» **Records shown**:

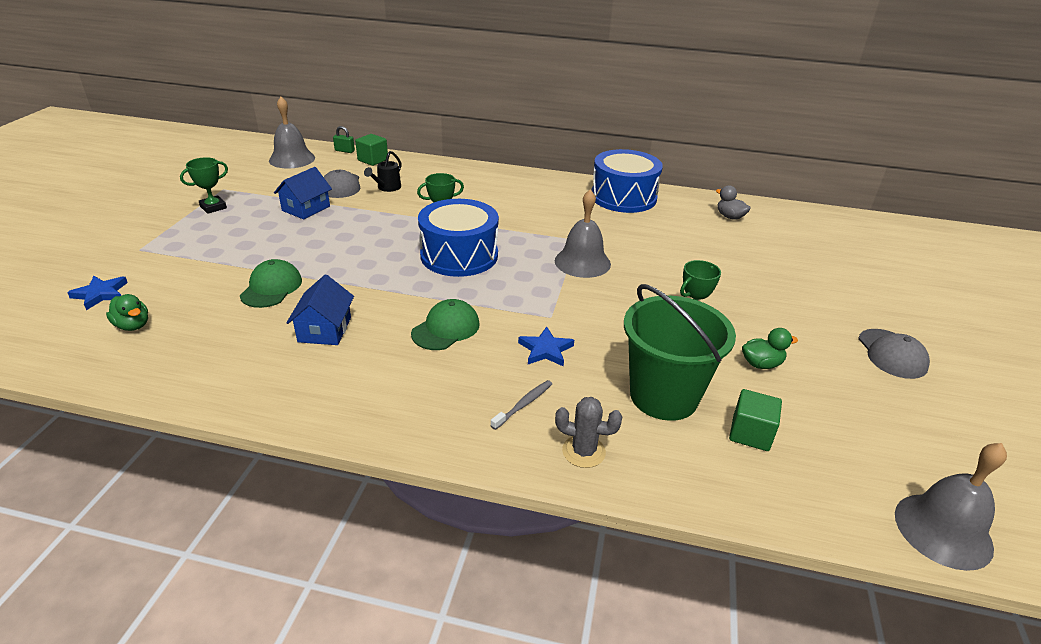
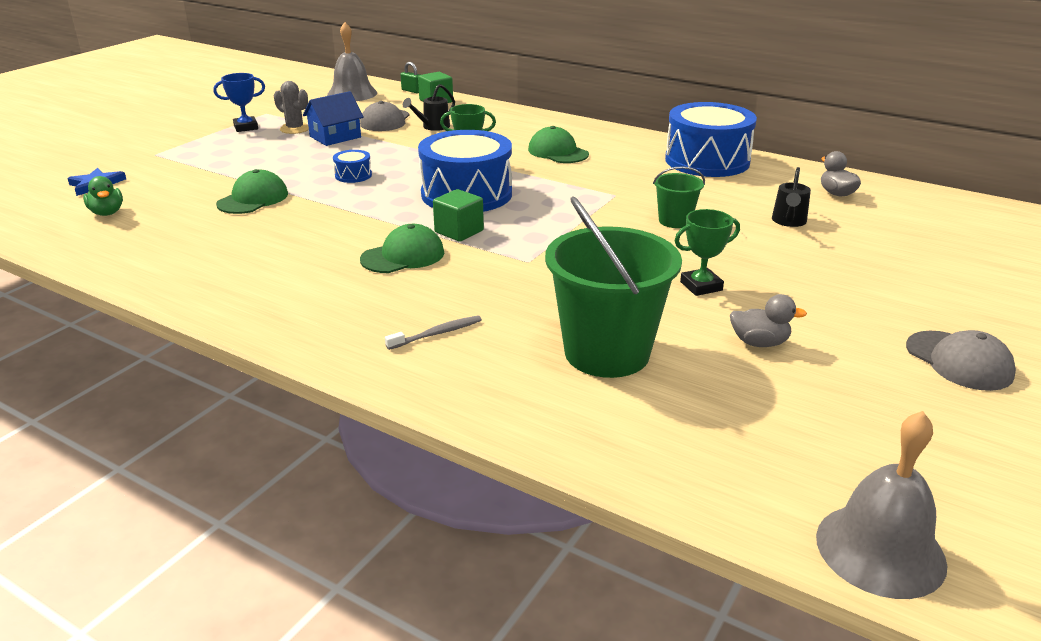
camera: 20 degrees right, 5 degrees down
green trophy [180,157,228,214] -> blue trophy [213,73,265,132]
blue house [286,275,354,345] -> none
blue star [518,327,574,367] -> none
grey bell [555,189,611,278] -> none
grey cactus [555,397,623,468] -> grey cactus moved to [274,81,309,134]
green cube [729,389,782,451] -> green cube moved to [433,189,484,242]
green duck [742,328,798,369] -> grey duck [730,294,807,347]
grey cap [858,329,930,379] -> grey cap turned 45 degrees counterclockwise [906,330,1016,391]
none -> blue drum [333,150,372,183]
none -> green cap [528,126,589,163]
none -> green bucket [653,166,705,228]
none -> black watering can [772,167,811,227]

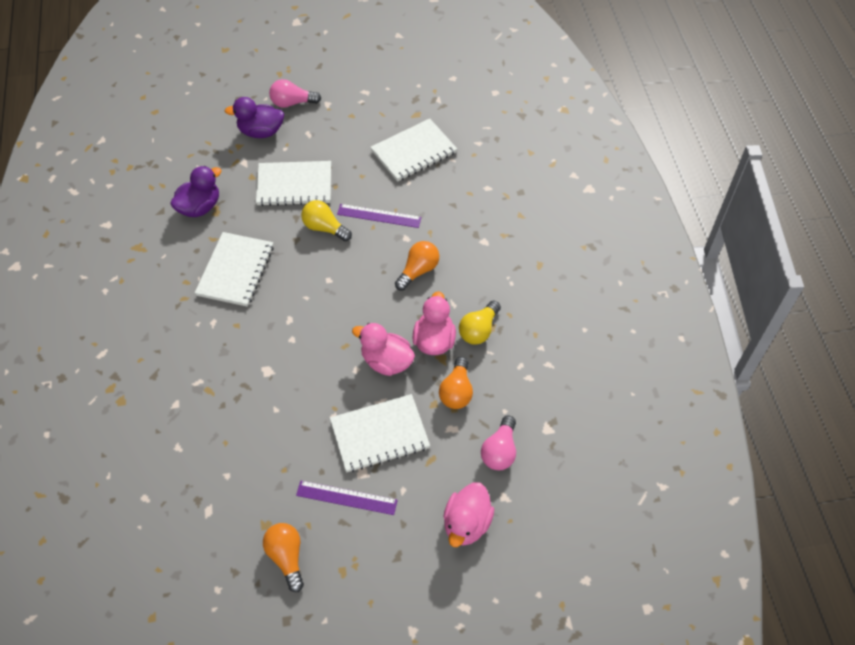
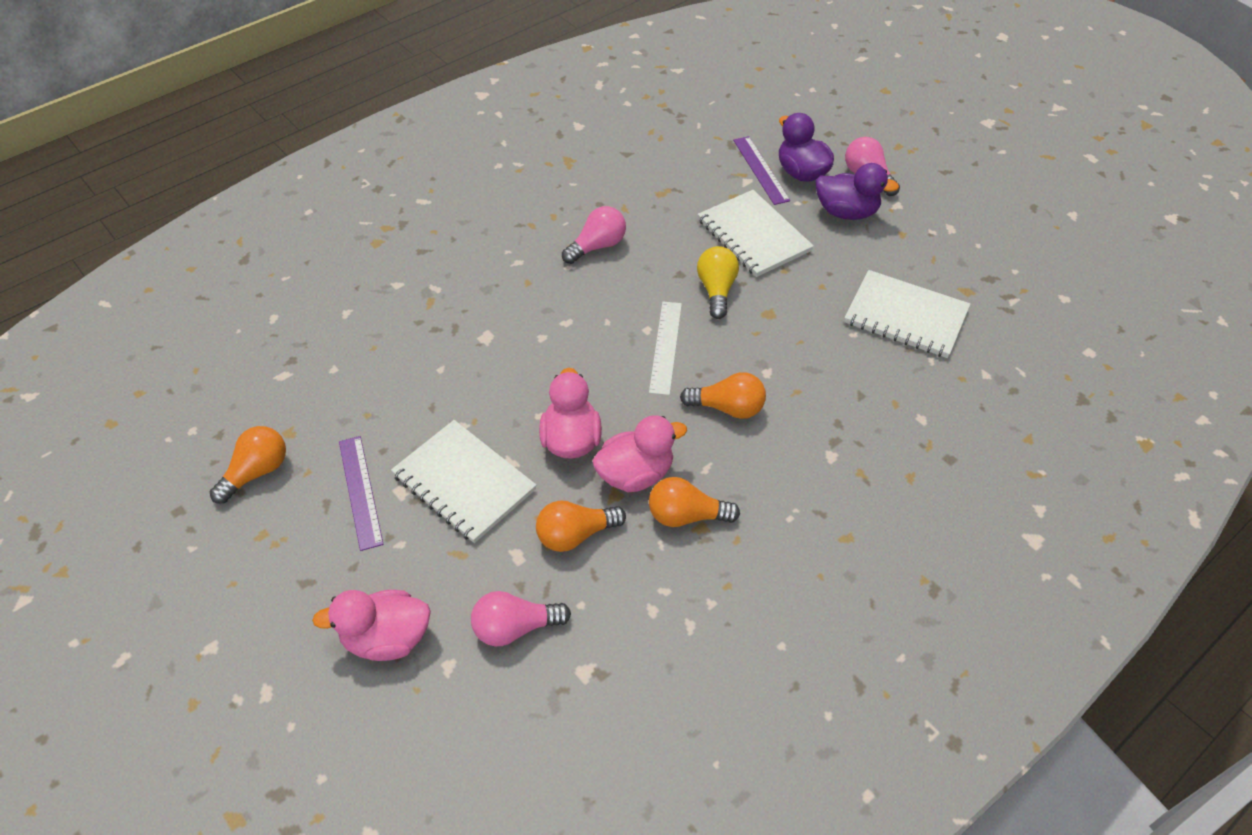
camera: 60 degrees right, 5 degrees down
purple duck [170,166,221,217] -> purple duck moved to [815,163,899,220]
white notebook [195,232,274,307] -> pink light bulb [562,206,626,264]
purple ruler [337,204,422,228] -> purple ruler moved to [733,136,790,205]
yellow light bulb [459,301,501,345] -> orange light bulb [649,477,740,527]
none -> white ruler [649,302,682,395]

» **What to produce**: Where the line containing "none -> blue drum [333,150,372,183]" appears, begin writing out the lines word for word, and continue through the last line of the data, leaving out pictures.

» **Solution to the problem**:
none -> blue drum [333,150,372,183]
none -> green cap [528,126,589,163]
none -> green bucket [653,166,705,228]
none -> black watering can [772,167,811,227]

camera: 60 degrees right, 5 degrees down
purple duck [170,166,221,217] -> purple duck moved to [815,163,899,220]
white notebook [195,232,274,307] -> pink light bulb [562,206,626,264]
purple ruler [337,204,422,228] -> purple ruler moved to [733,136,790,205]
yellow light bulb [459,301,501,345] -> orange light bulb [649,477,740,527]
none -> white ruler [649,302,682,395]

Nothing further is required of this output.